AIM OF THE TASK: What is needed is an exact copy of the data below, pictures excluded.

___ RECORD EXCERPTS

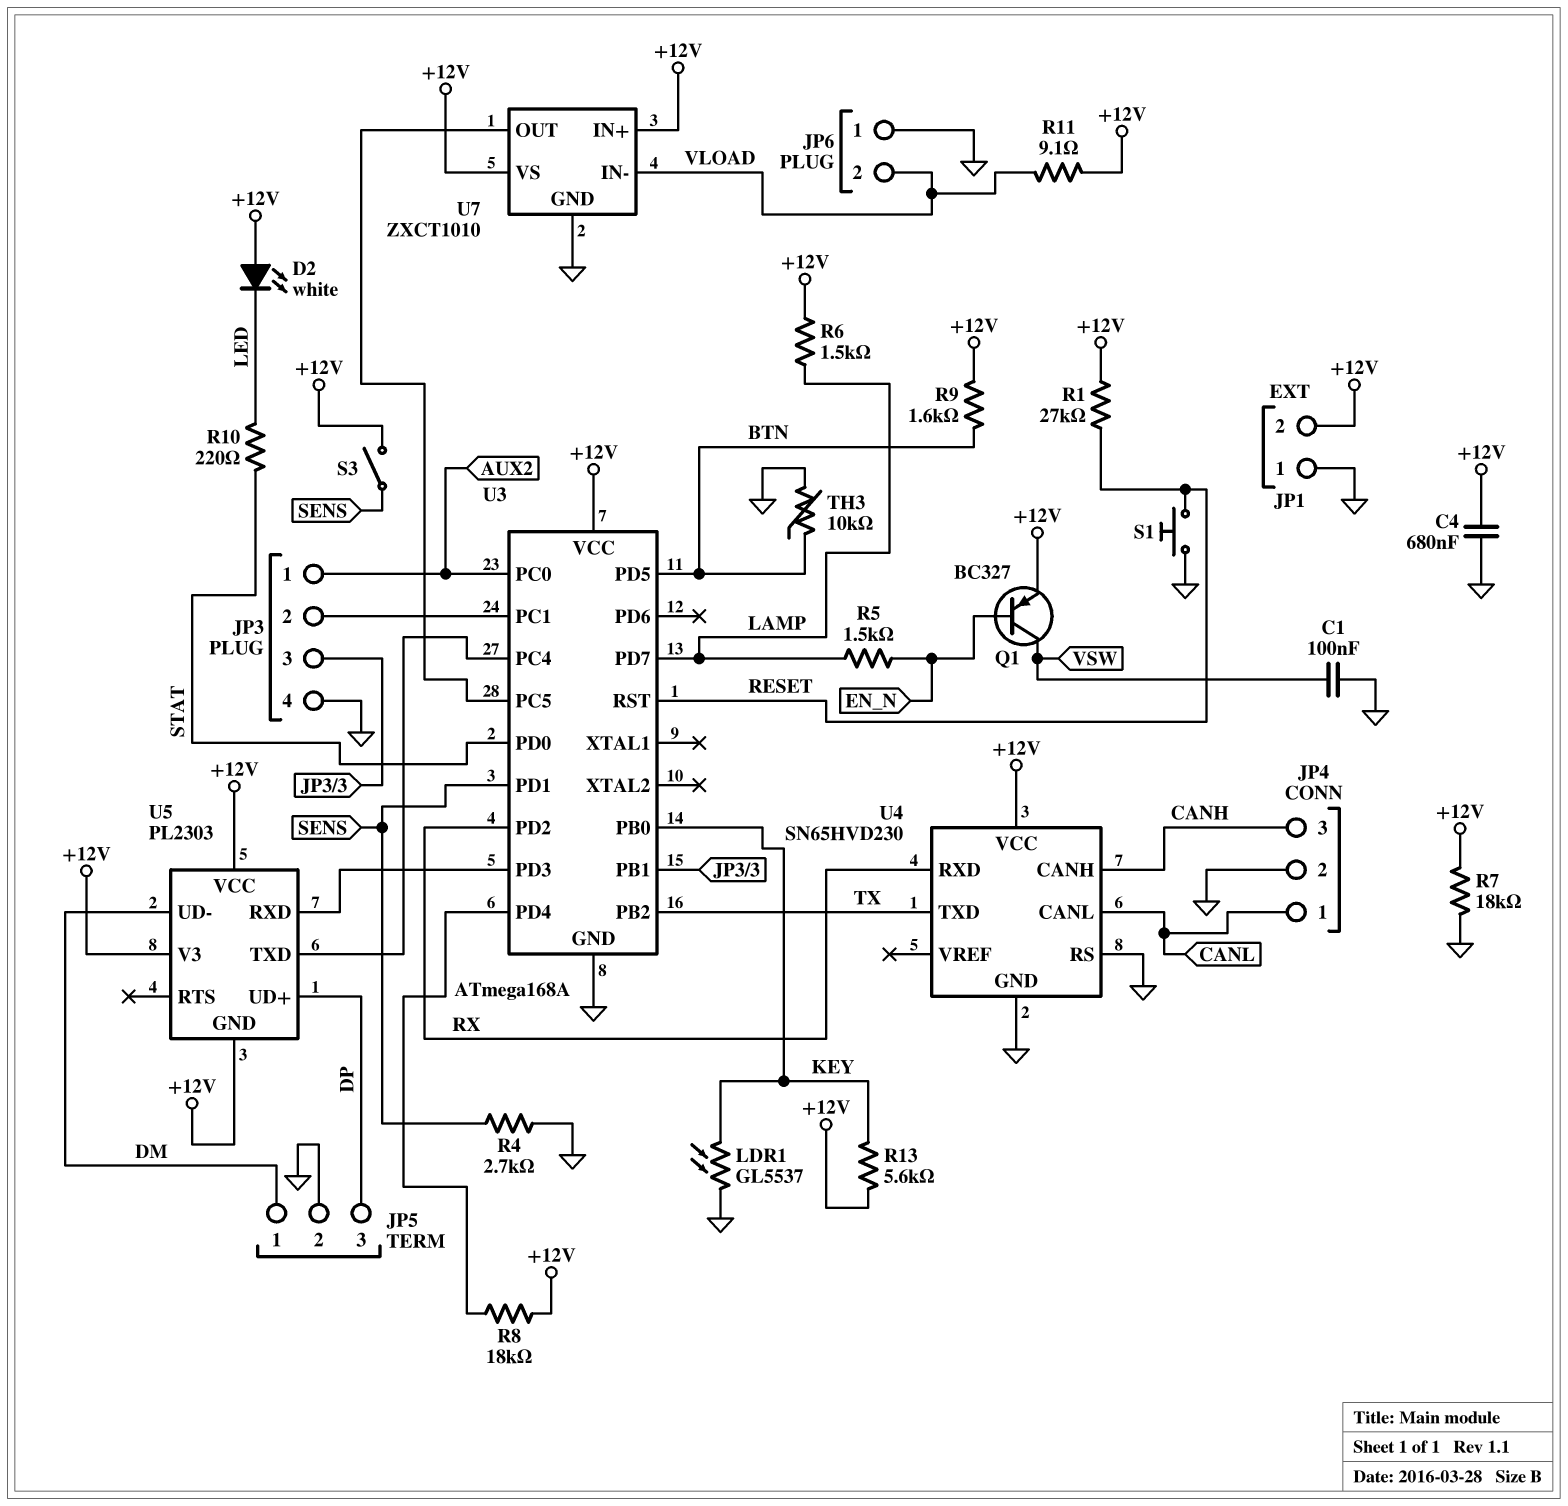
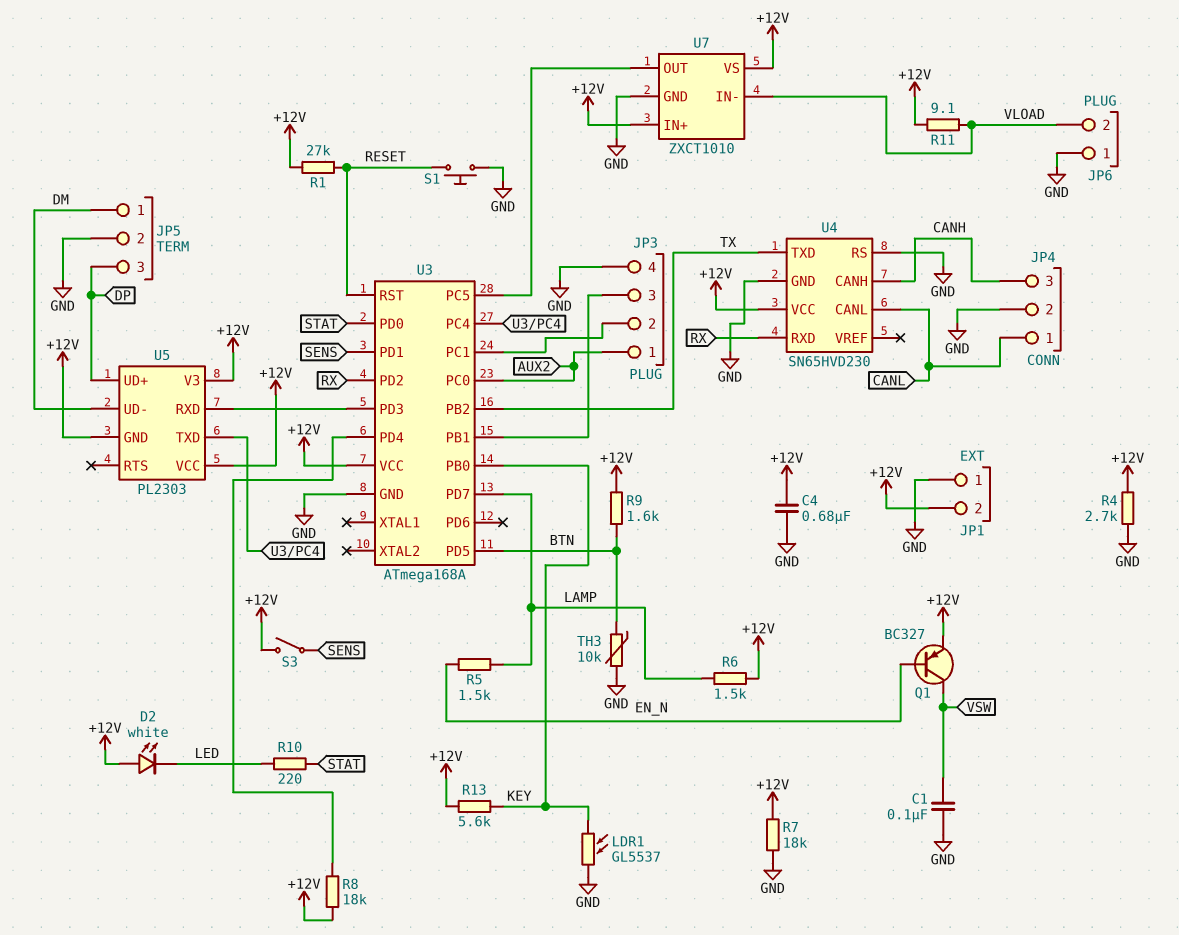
R4: 2.7k (GND, SENS) -> 2.7k (+12V, GND)

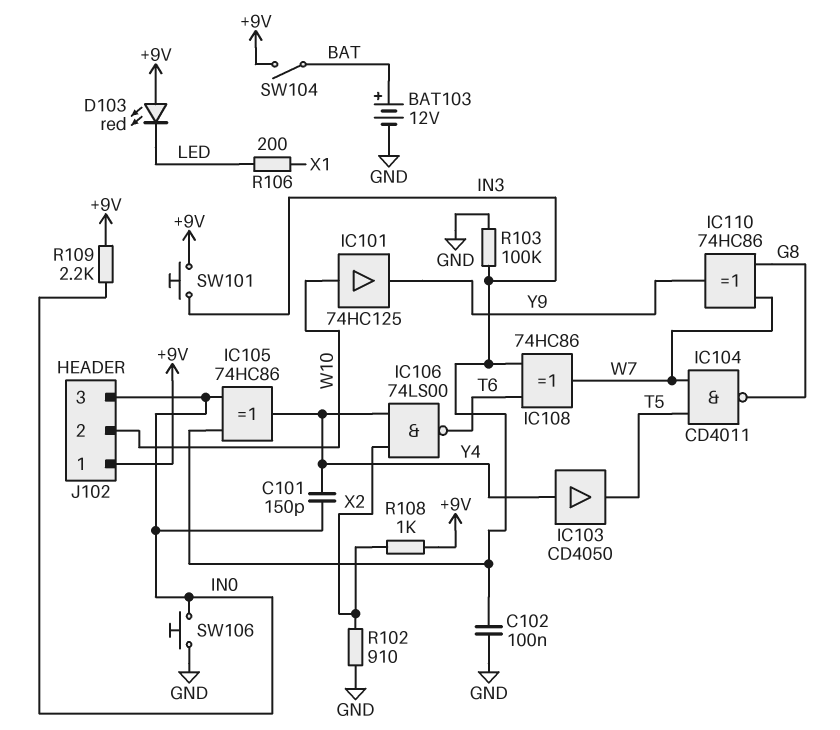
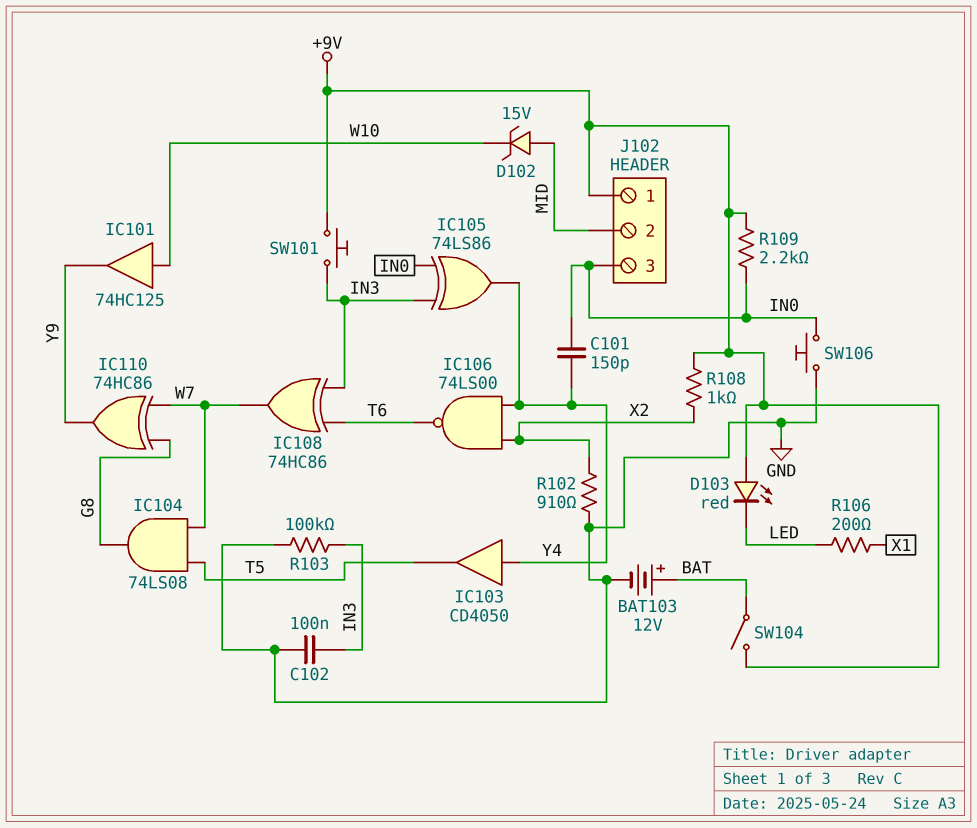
D102: none -> zener 15V (A MID, K W10)
IC104: NAND CD4011 (in T5, in W7, out G8) -> AND 74LS08 (in T5, in W7, out G8)
IC105: XOR 74HC86 (in IN0, in IN3, out Y4) -> XOR 74LS86 (in IN0, in IN3, out Y4)
J102 pin 2: W10 -> MID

______

SOLUTION FOR THIS TASK:
R4: 2.7k (GND, SENS) -> 2.7k (+12V, GND)

D102: none -> zener 15V (A MID, K W10)
IC104: NAND CD4011 (in T5, in W7, out G8) -> AND 74LS08 (in T5, in W7, out G8)
IC105: XOR 74HC86 (in IN0, in IN3, out Y4) -> XOR 74LS86 (in IN0, in IN3, out Y4)
J102 pin 2: W10 -> MID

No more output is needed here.